__Assignment__: Make an exact copy of all the data, pictures excluded.

Extracted records
▬▬▬

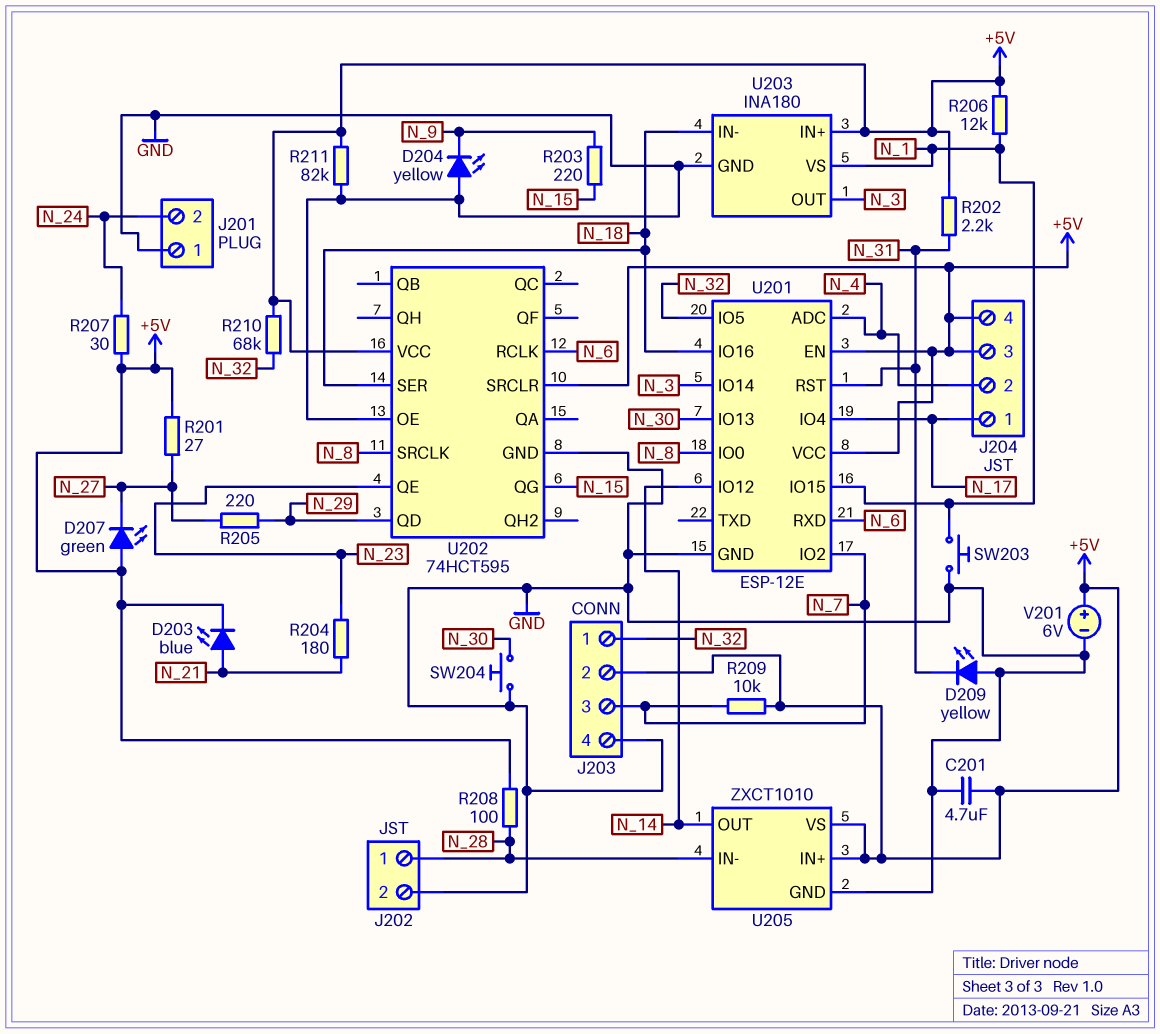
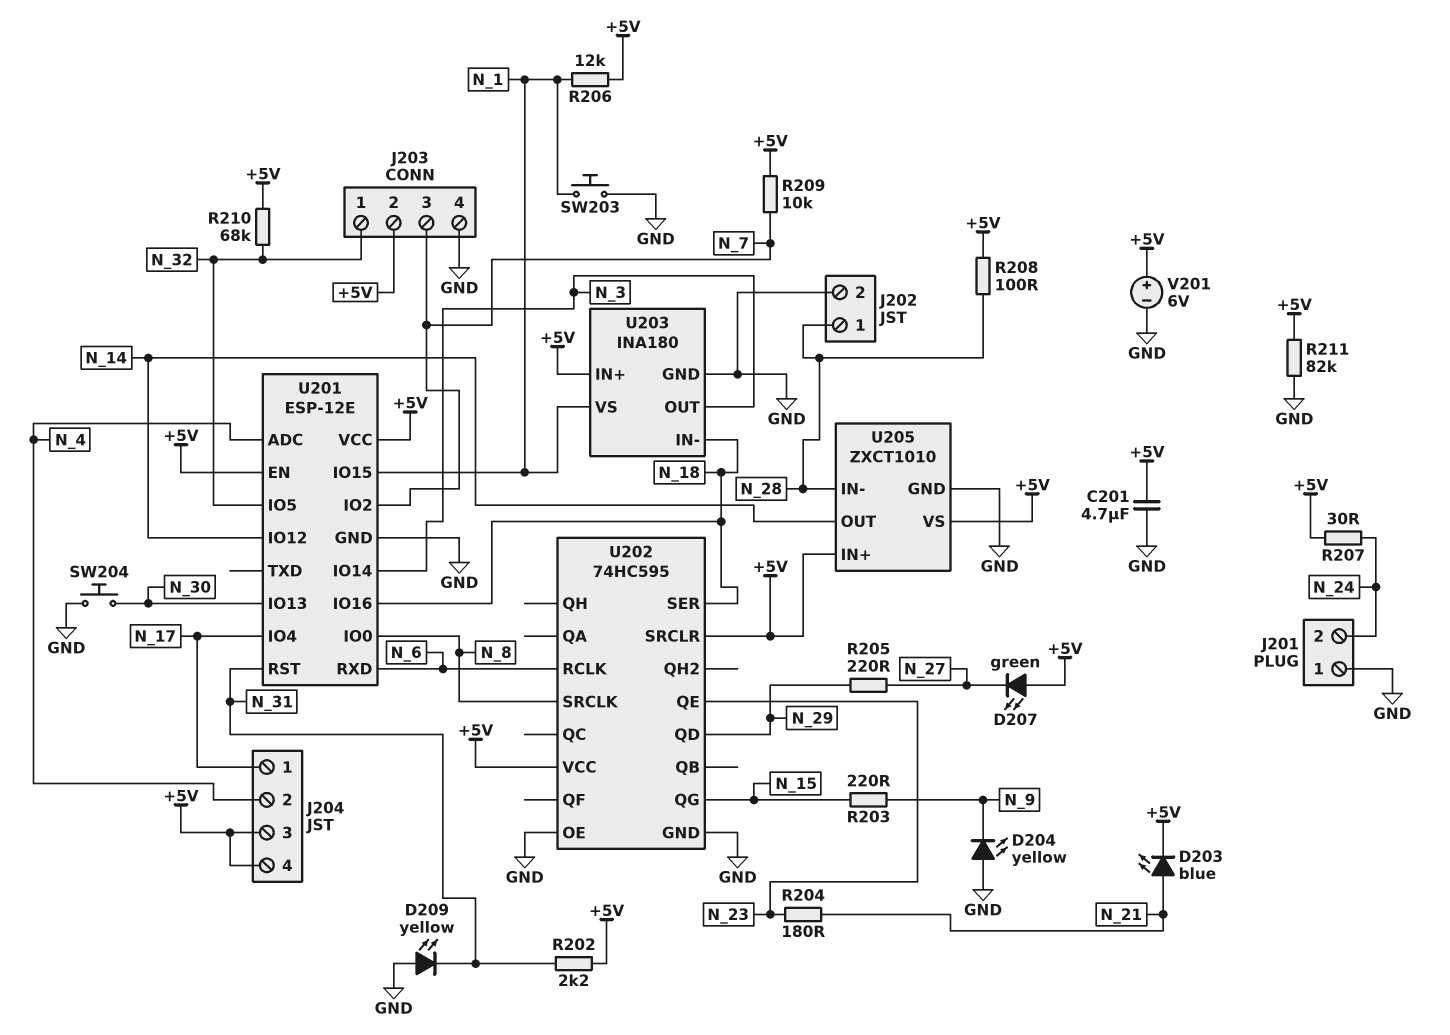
R201: 27 (+5V, N_27) -> none
U202: 74HCT595 -> 74HC595

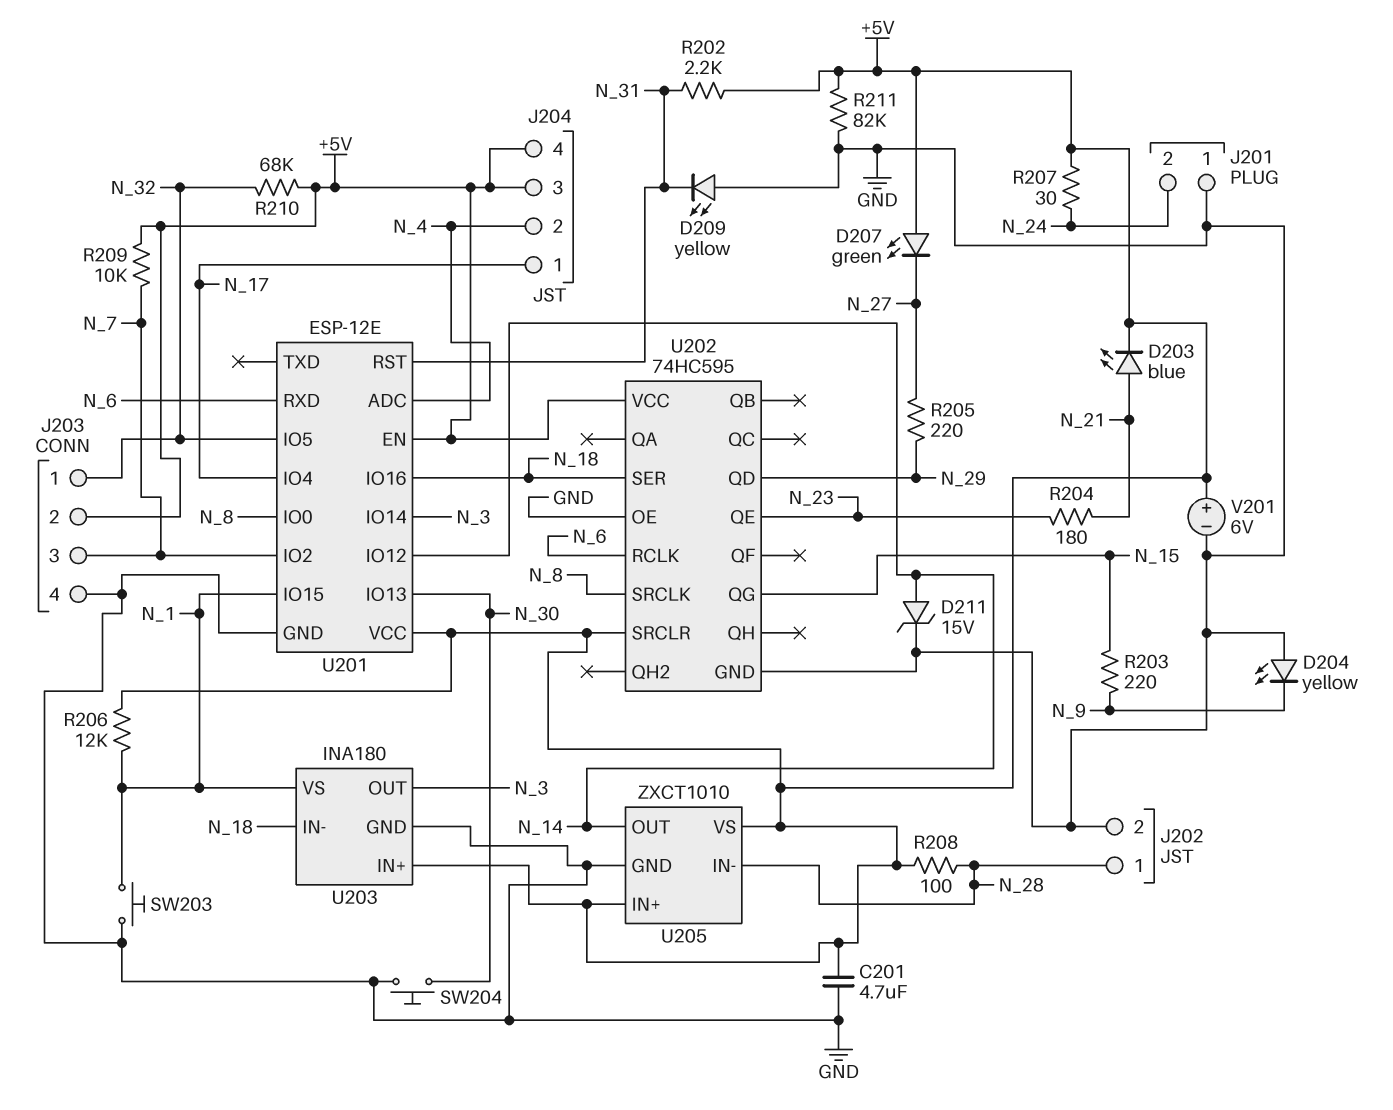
D211: none -> zener 15V (A N_14, K GND)

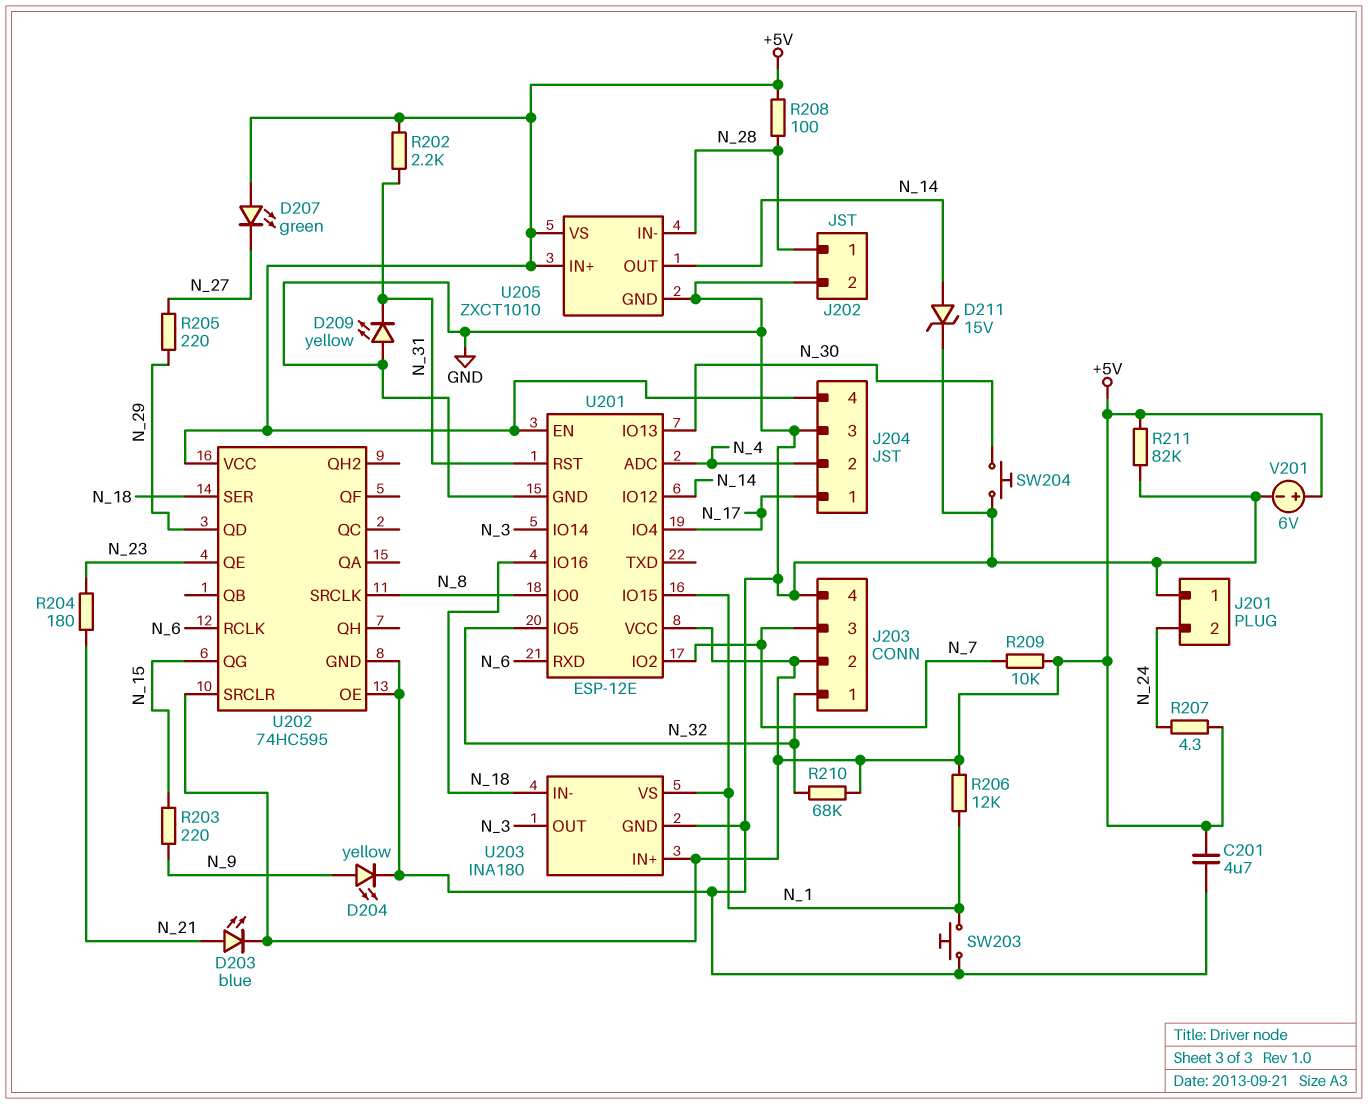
D204: LED yellow (A GND, K N_9) -> LED yellow (A N_9, K GND)
J204 pin 3: +5V -> GND
R207: 30 (+5V, N_24) -> 4.3 (+5V, N_24)

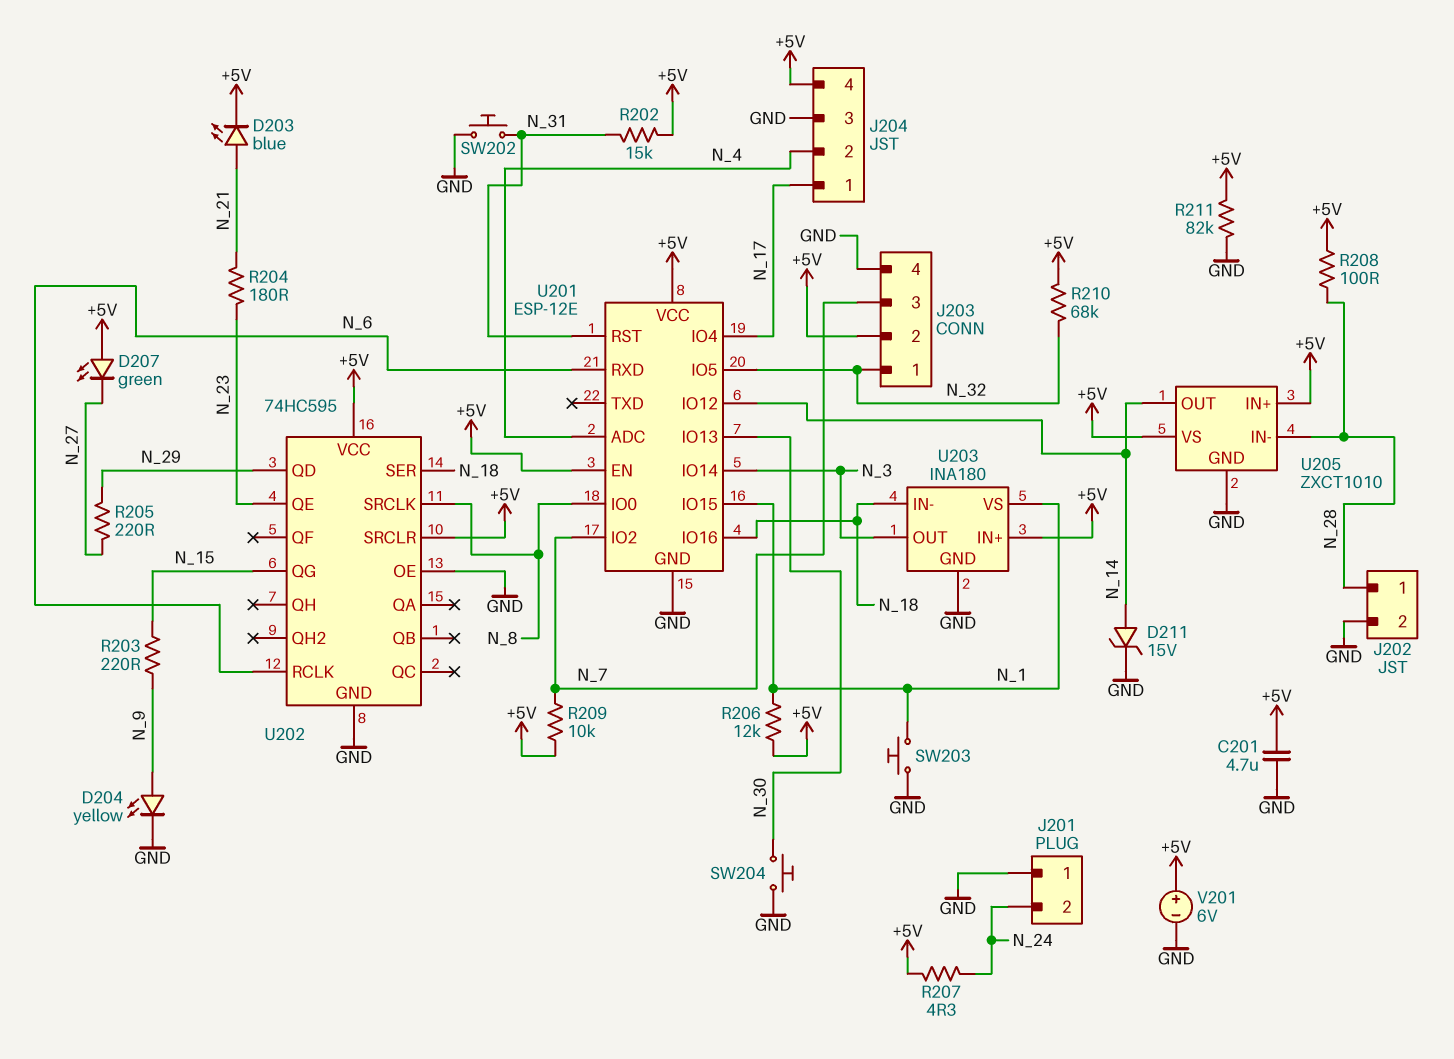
D209: LED yellow (A GND, K N_31) -> none
R202: 2.2k (+5V, N_31) -> 15k (+5V, N_31)
SW202: none -> button (GND, N_31)

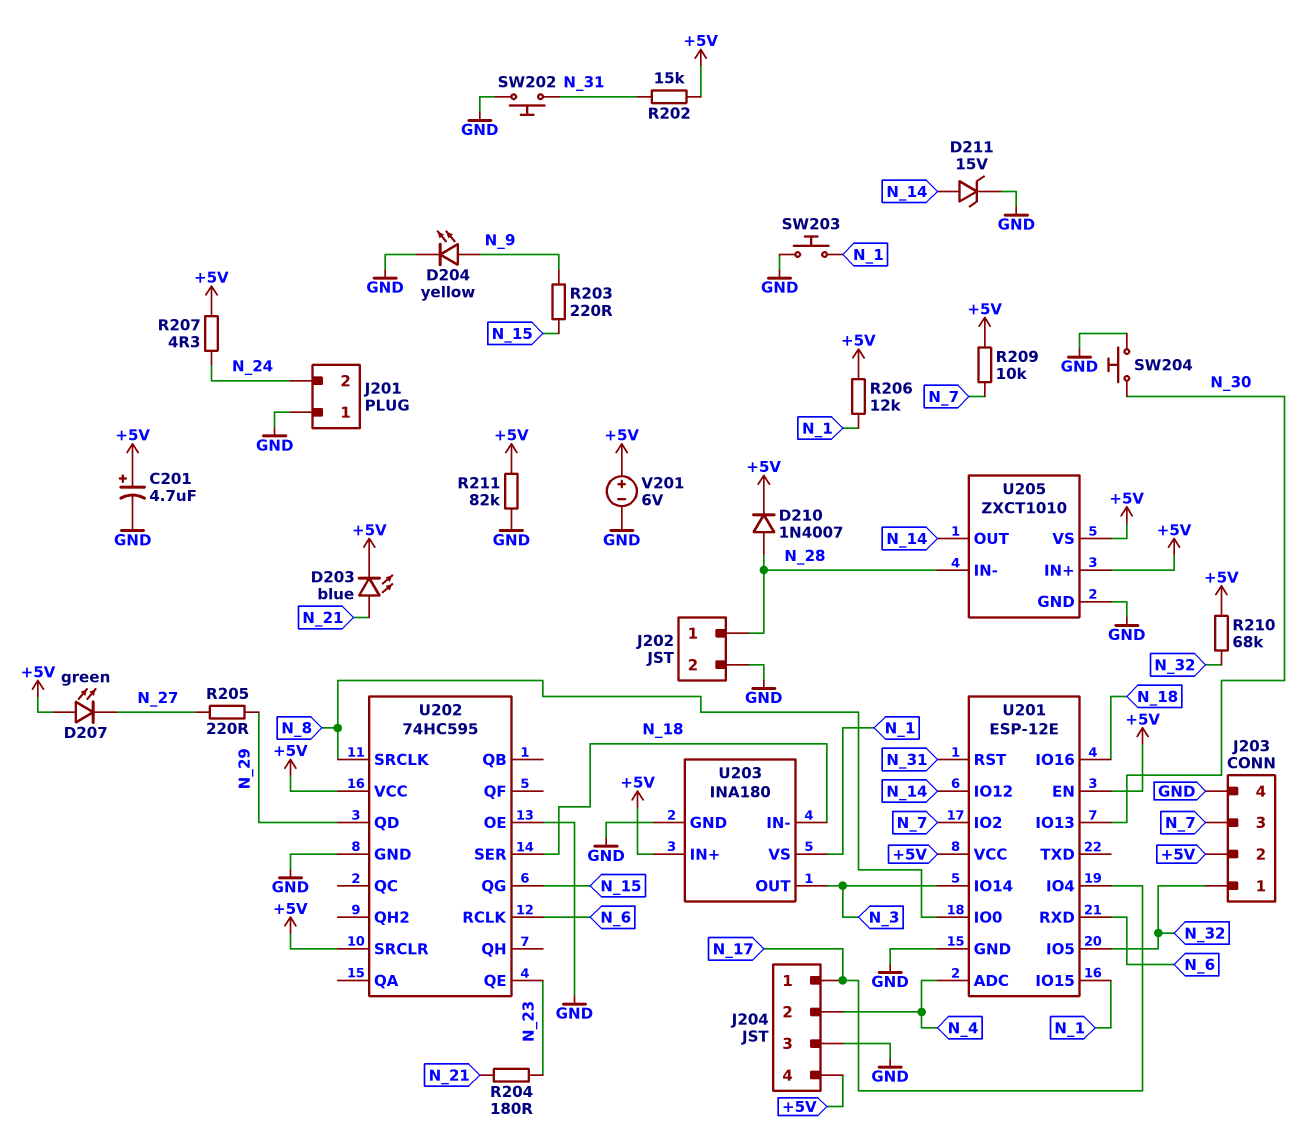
C201: 4.7uF (+5V, GND) -> 4.7uF (plus +5V, minus GND)
D210: none -> diode 1N4007 (A N_28, K +5V)
R208: 100 (+5V, N_28) -> none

▬▬▬

__Output__:
R201: 27 (+5V, N_27) -> none
U202: 74HCT595 -> 74HC595

D211: none -> zener 15V (A N_14, K GND)

D204: LED yellow (A GND, K N_9) -> LED yellow (A N_9, K GND)
J204 pin 3: +5V -> GND
R207: 30 (+5V, N_24) -> 4.3 (+5V, N_24)

D209: LED yellow (A GND, K N_31) -> none
R202: 2.2k (+5V, N_31) -> 15k (+5V, N_31)
SW202: none -> button (GND, N_31)

C201: 4.7uF (+5V, GND) -> 4.7uF (plus +5V, minus GND)
D210: none -> diode 1N4007 (A N_28, K +5V)
R208: 100 (+5V, N_28) -> none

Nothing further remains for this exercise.